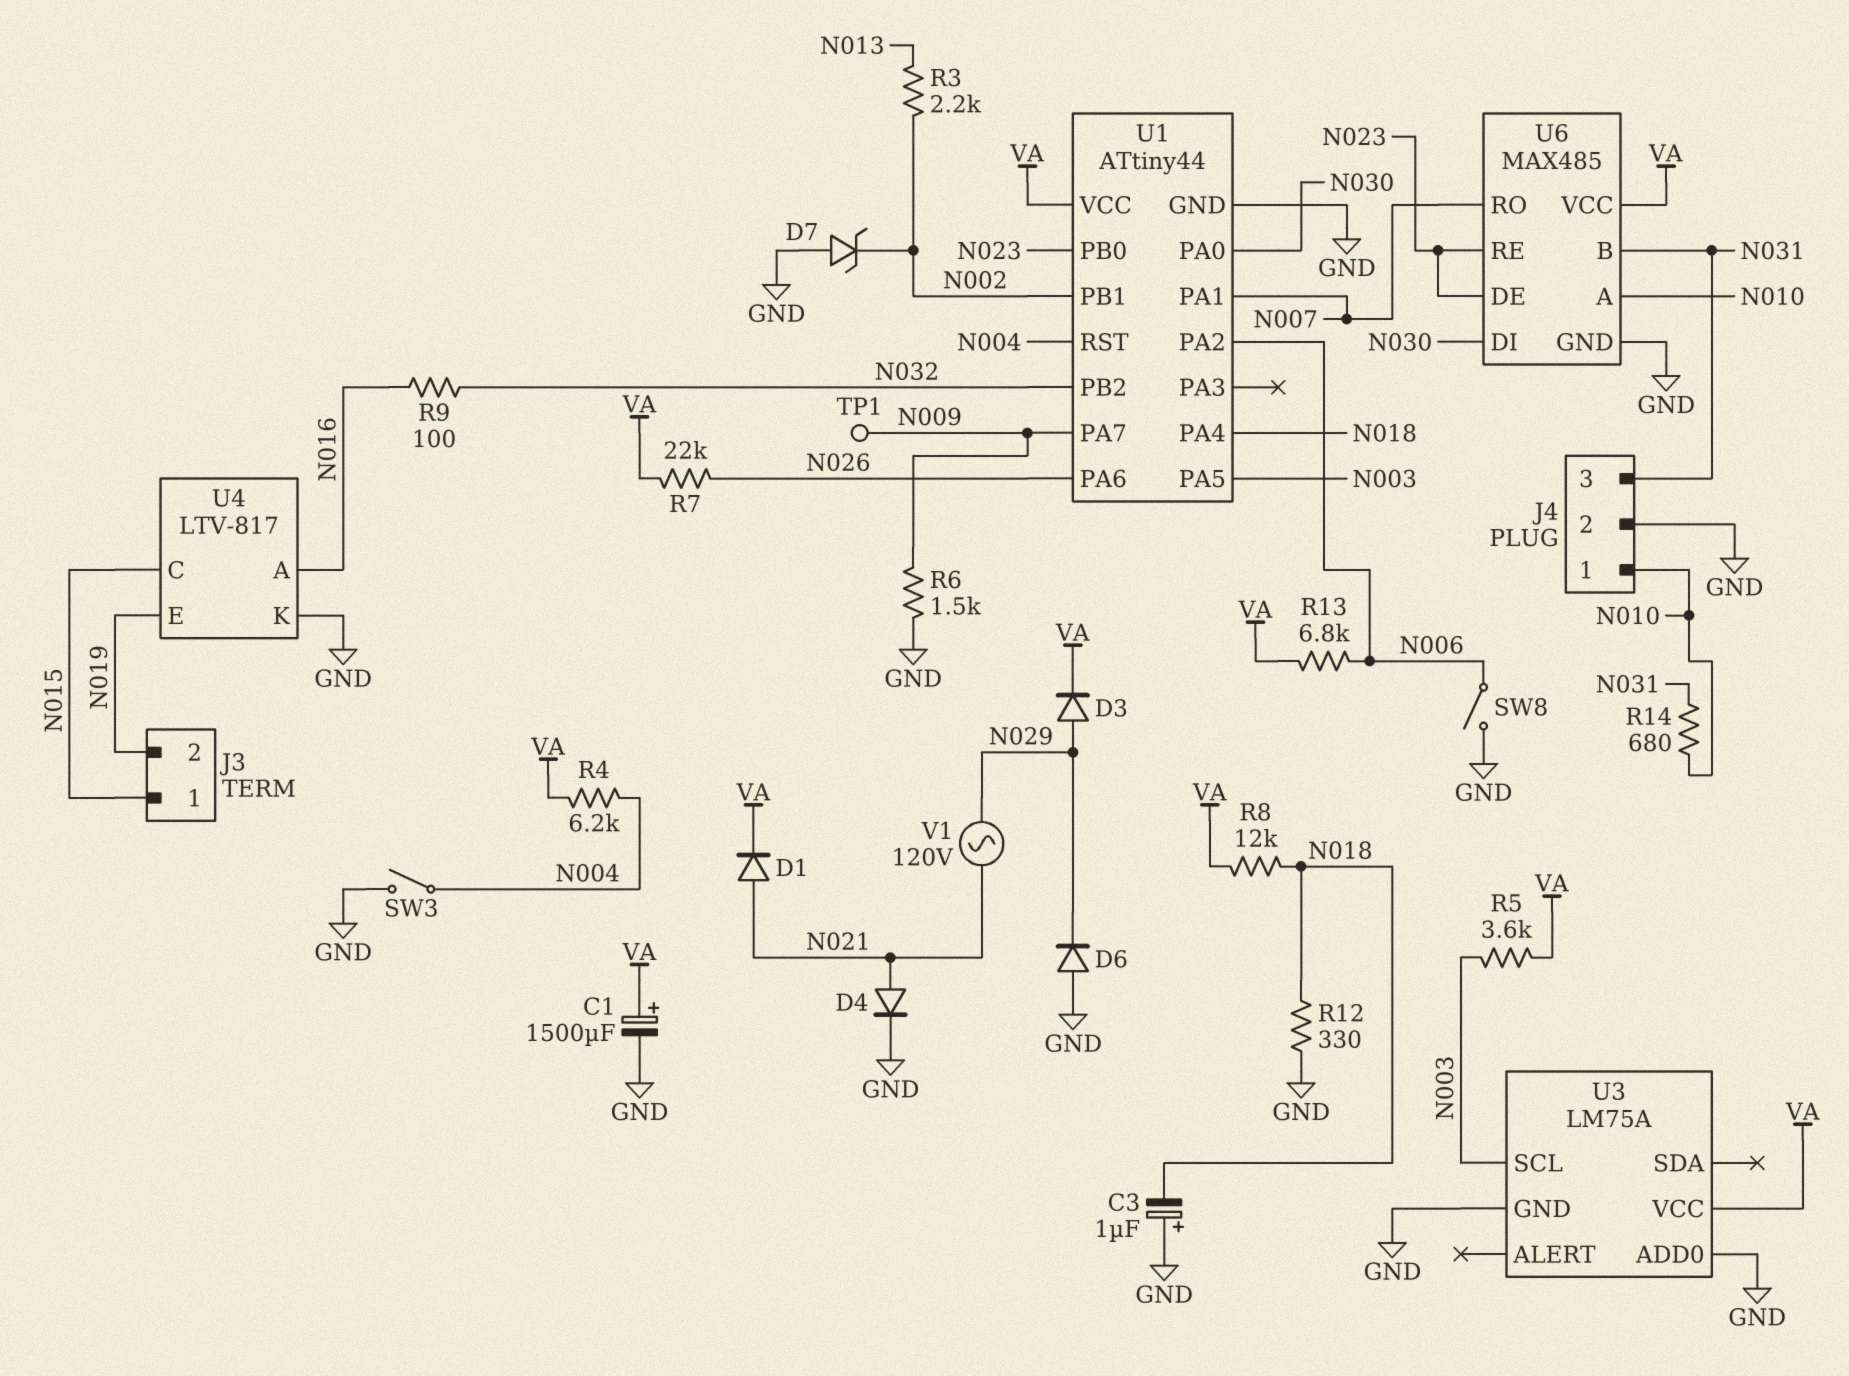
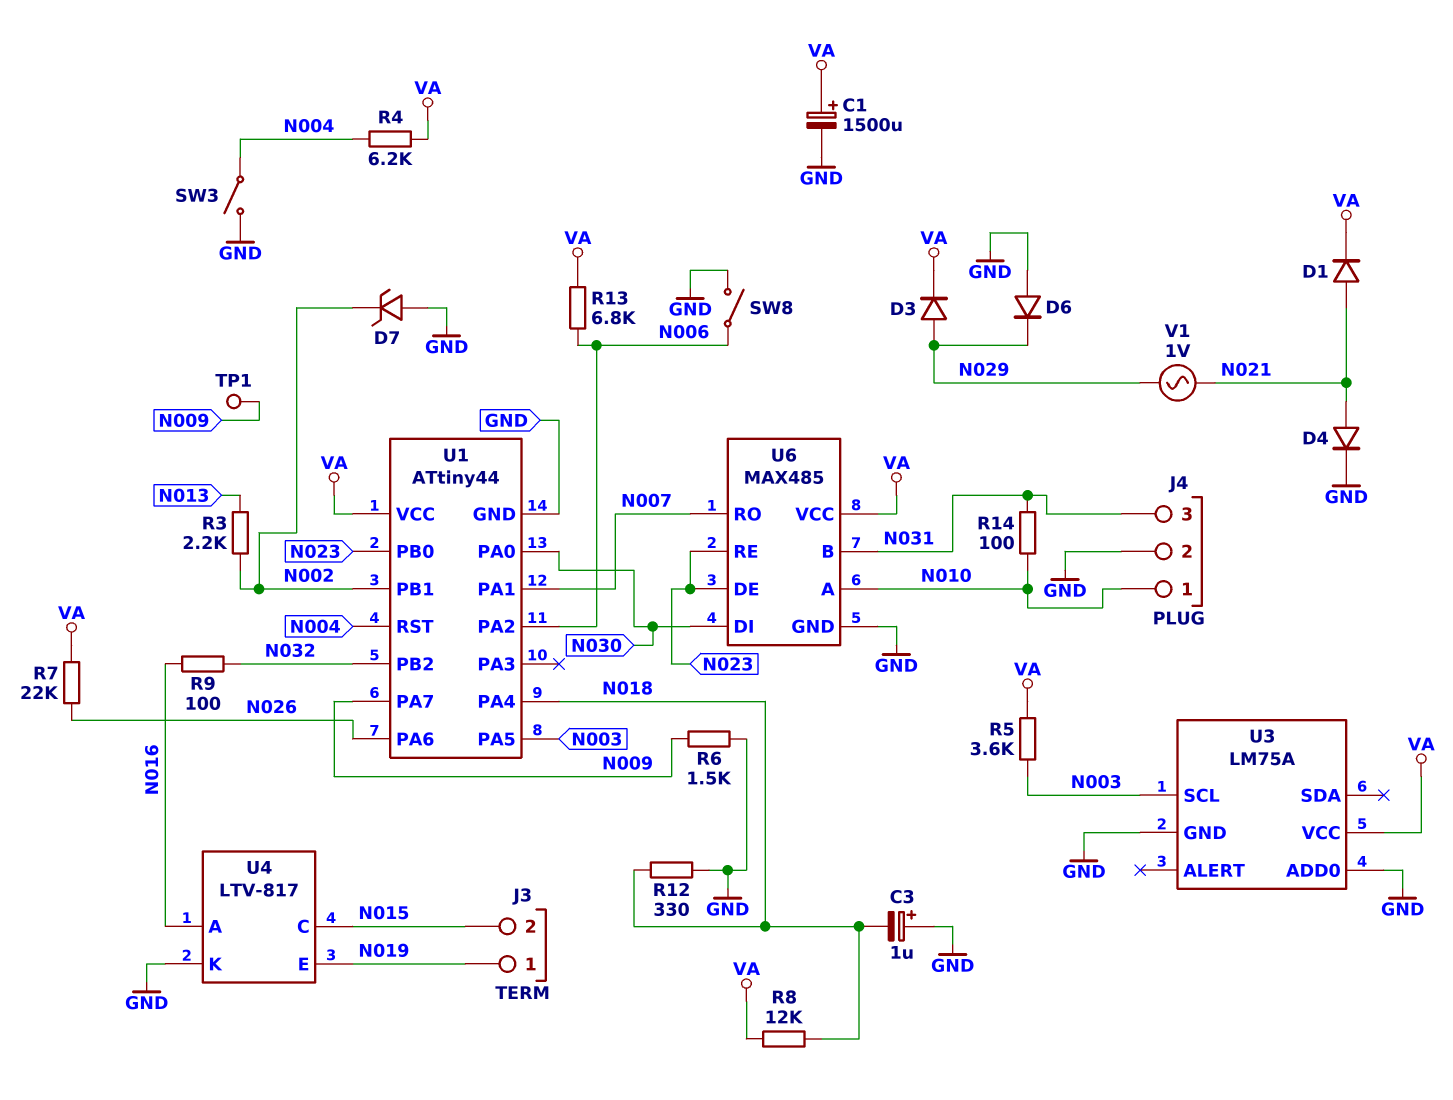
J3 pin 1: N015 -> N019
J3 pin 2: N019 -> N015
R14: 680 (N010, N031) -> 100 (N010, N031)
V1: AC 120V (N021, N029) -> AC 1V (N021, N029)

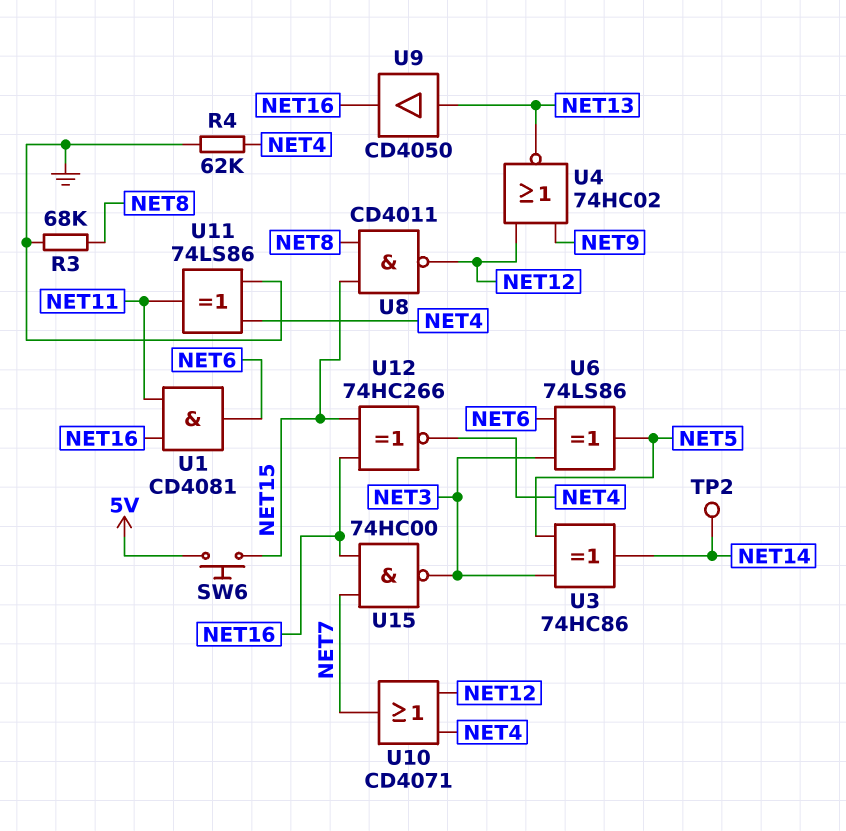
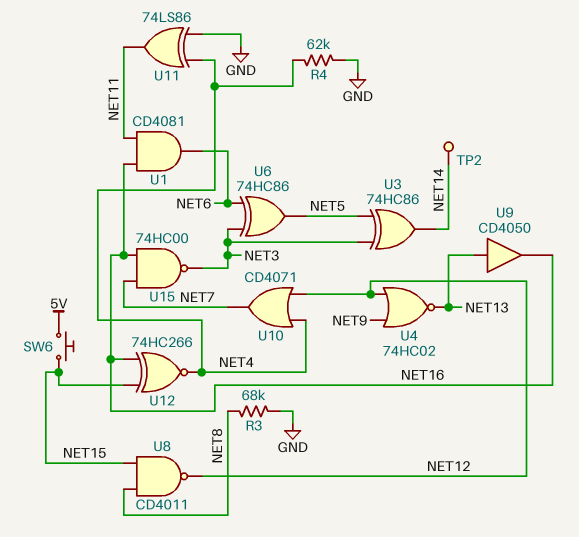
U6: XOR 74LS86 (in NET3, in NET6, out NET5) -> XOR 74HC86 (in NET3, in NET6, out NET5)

————

Exercise description :: From the line containing "V1: AC 120V" through the last line of the records above, reproduce every line exactly, leaving out the pictures.

Exercise response ::
V1: AC 120V (N021, N029) -> AC 1V (N021, N029)

U6: XOR 74LS86 (in NET3, in NET6, out NET5) -> XOR 74HC86 (in NET3, in NET6, out NET5)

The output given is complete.